WORK TO BE COMPLETED
The word "yellow" occurs in some of the lines below; copy each of those lines.

ENTRIES PROVIDED
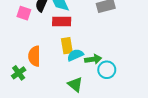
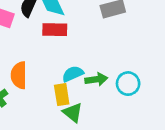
yellow rectangle: (67, 46) -> (62, 95), moved
cyan circle: (107, 70) -> (128, 84), moved

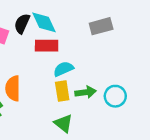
cyan semicircle: (73, 74) -> (63, 69), moved
yellow rectangle: (62, 95) -> (62, 91), moved

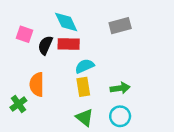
black semicircle: (22, 24) -> (45, 45), moved
green arrow: (85, 92) -> (120, 88), moved
cyan circle: (115, 96) -> (120, 116), moved

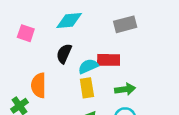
cyan diamond: (66, 22) -> (69, 20), turned -70
red rectangle: (69, 44) -> (109, 60), moved
black semicircle: (45, 45) -> (64, 54), moved

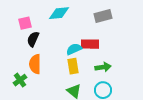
pink square: (26, 33) -> (25, 23), turned -32
black semicircle: (64, 54) -> (33, 39), moved

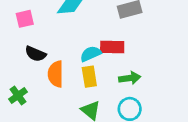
black semicircle: (33, 39) -> (35, 54), moved, turned -91
orange semicircle: (35, 64) -> (56, 74), moved

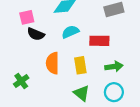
black semicircle: (35, 54) -> (36, 34), moved
cyan semicircle: (91, 54) -> (70, 32), moved

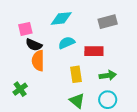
orange semicircle: (52, 63) -> (38, 61), moved

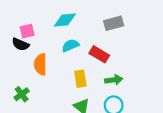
black semicircle: (34, 45) -> (21, 44), moved
red rectangle: (94, 51) -> (99, 54), turned 30

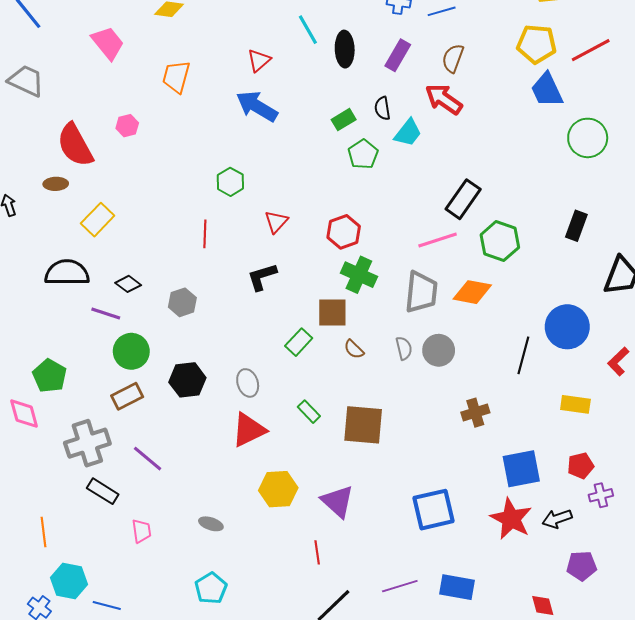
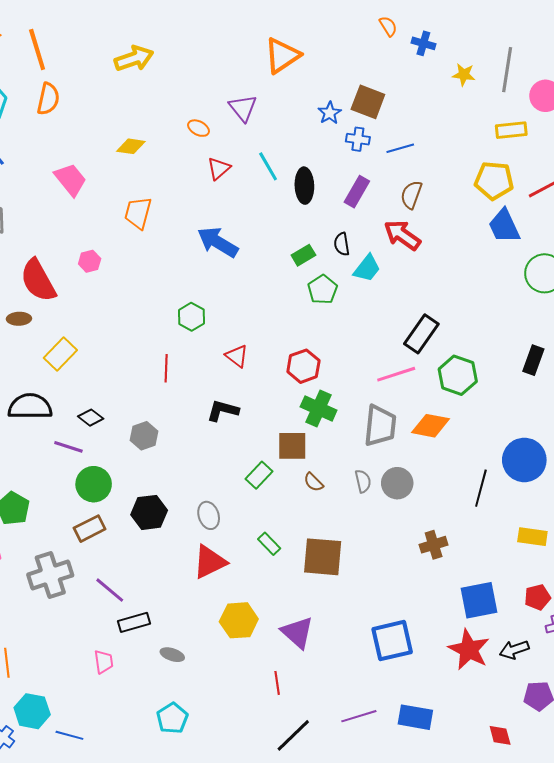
red triangle: (259, 60) -> (219, 168), moved
red triangle: (276, 222) -> (237, 356), turned -35
black L-shape: (262, 277) -> (223, 411), turned 32
black rectangle: (103, 491) -> (134, 622), moved, turned -48

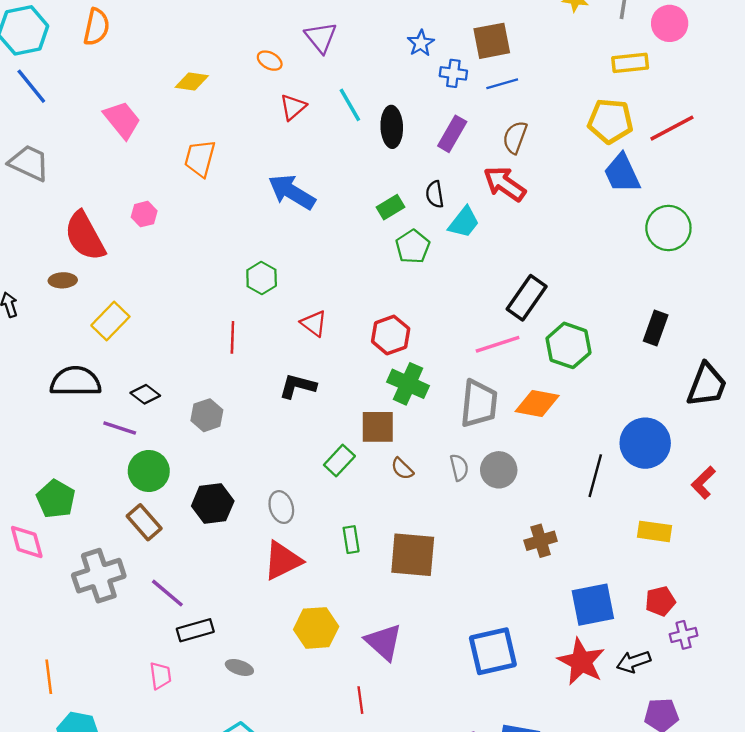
brown square: (368, 102) -> (492, 41), moved, turned -32
brown rectangle: (90, 529) -> (144, 522), turned 76
green rectangle: (269, 544) -> (351, 540), turned 35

WRITTEN RESPONSE
yellow rectangle: (67, 46) -> (62, 95), moved
yellow rectangle: (62, 95) -> (62, 91), moved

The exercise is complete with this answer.